• EXTRACTED INFORMATION:
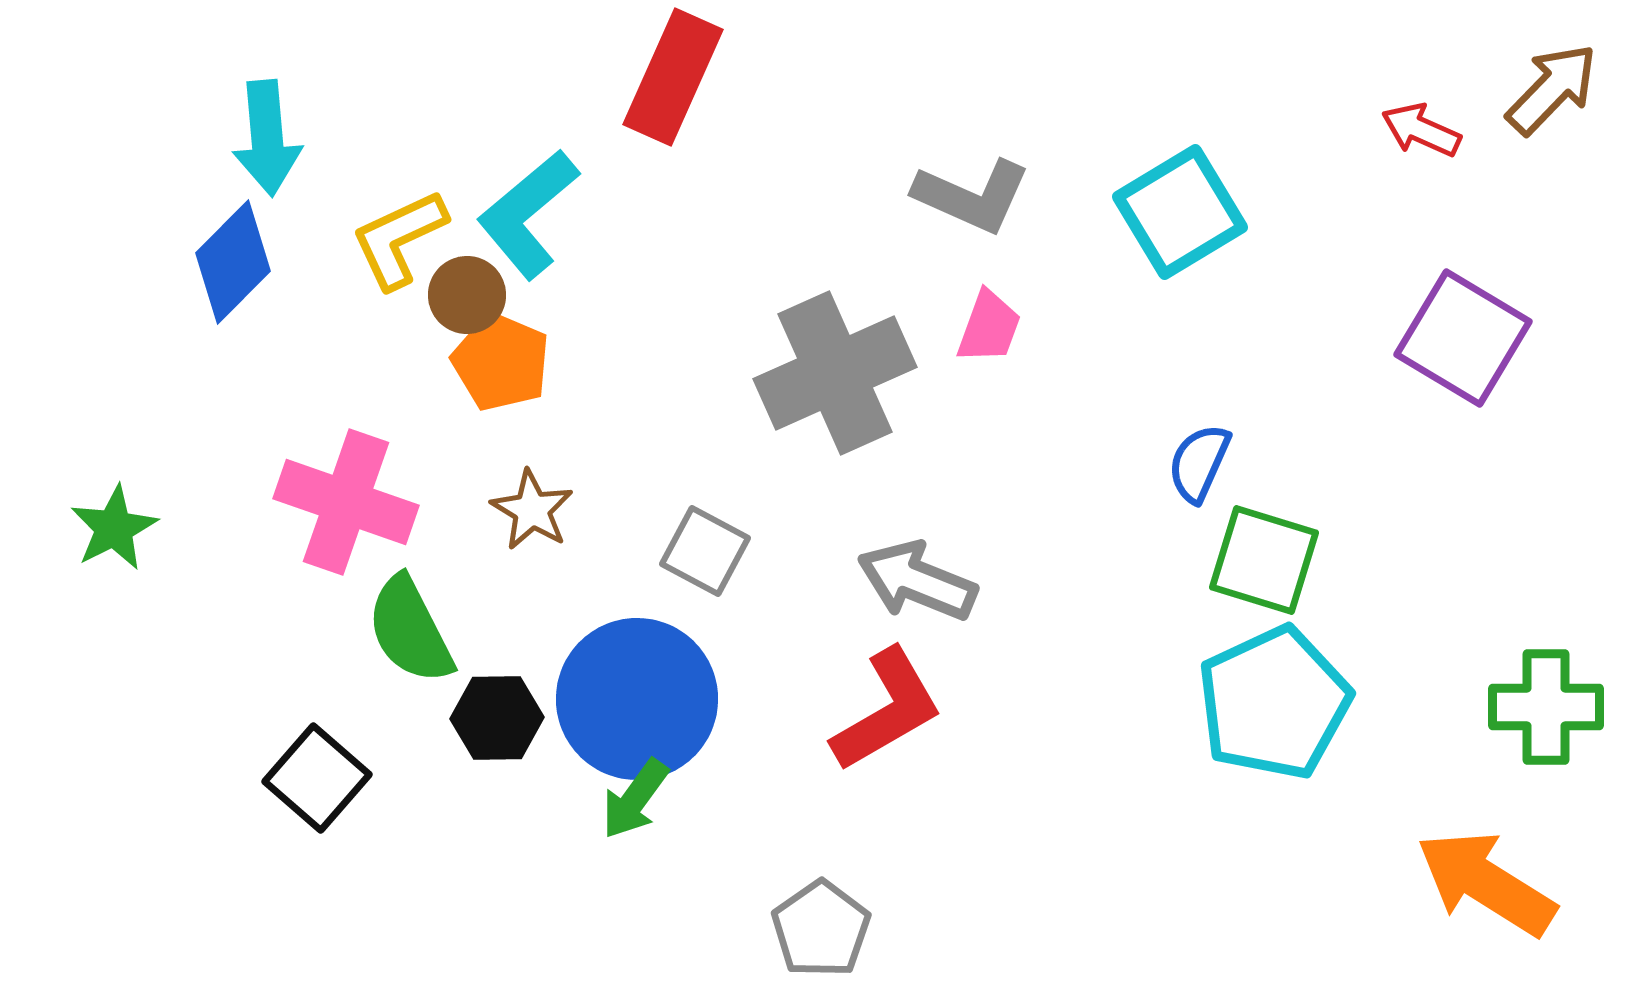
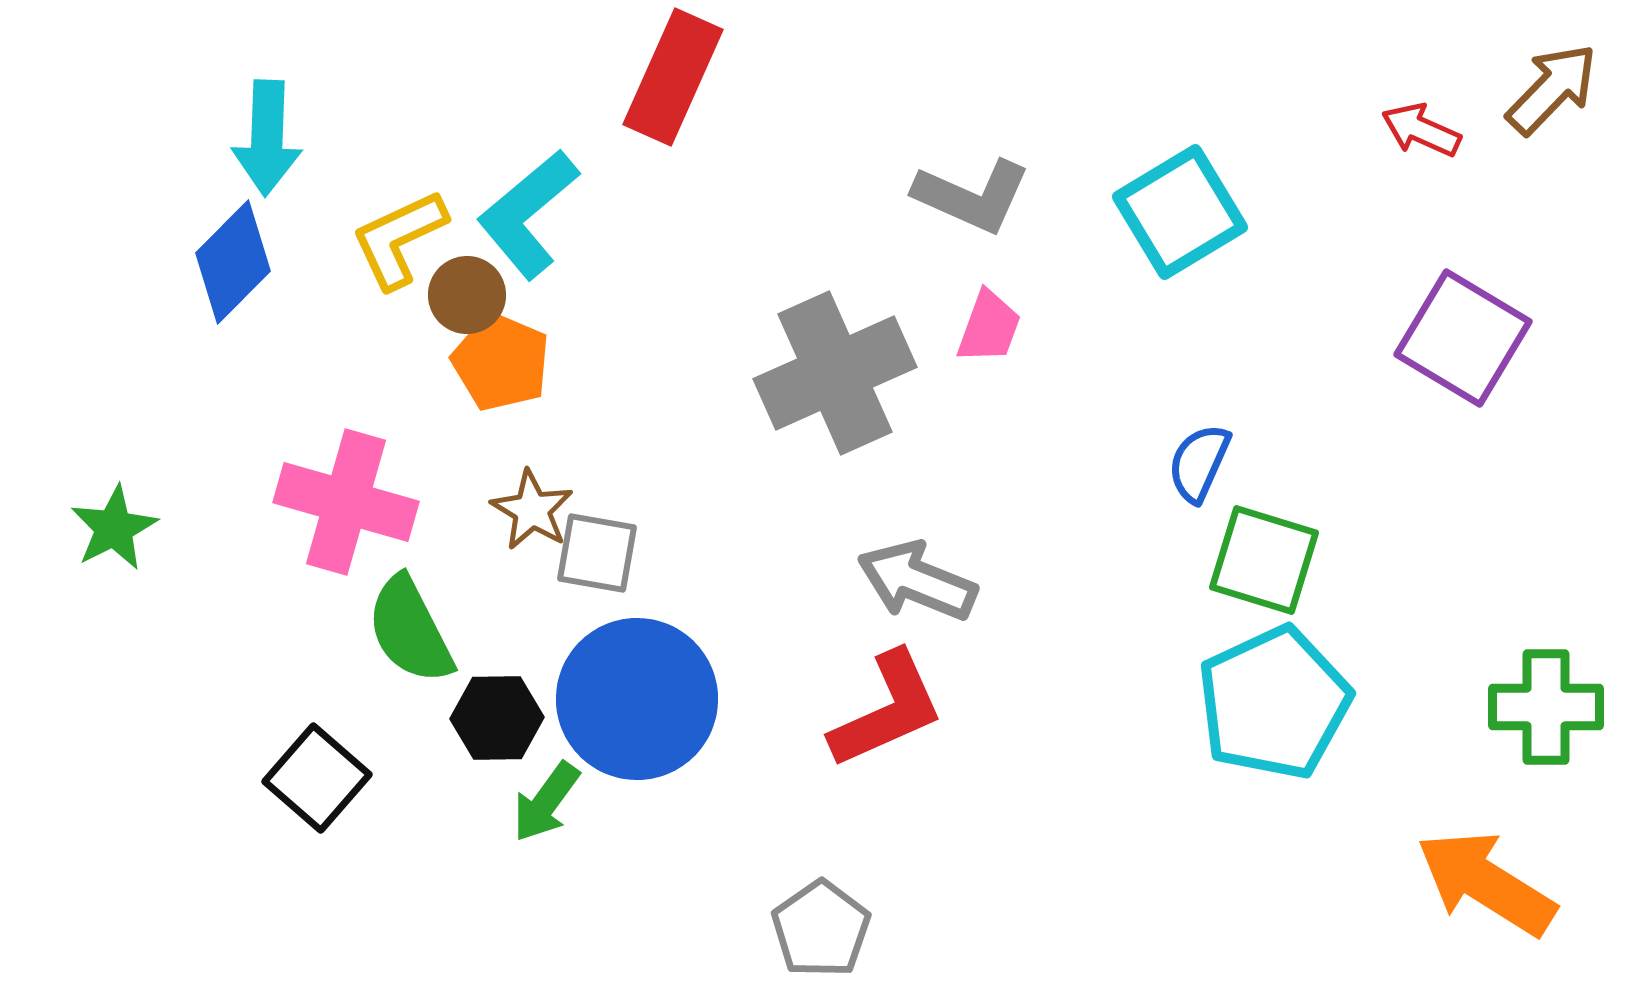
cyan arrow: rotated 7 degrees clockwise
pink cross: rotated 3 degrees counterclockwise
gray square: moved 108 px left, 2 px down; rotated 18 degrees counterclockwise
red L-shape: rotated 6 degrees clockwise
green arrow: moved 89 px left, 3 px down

• GIVEN EXERCISE:
Format every line of the records above as a JSON list of strings, one string per line, with the pictures and any blank lines left out.

• WRITTEN ANSWER:
[
  "cyan arrow: rotated 7 degrees clockwise",
  "pink cross: rotated 3 degrees counterclockwise",
  "gray square: moved 108 px left, 2 px down; rotated 18 degrees counterclockwise",
  "red L-shape: rotated 6 degrees clockwise",
  "green arrow: moved 89 px left, 3 px down"
]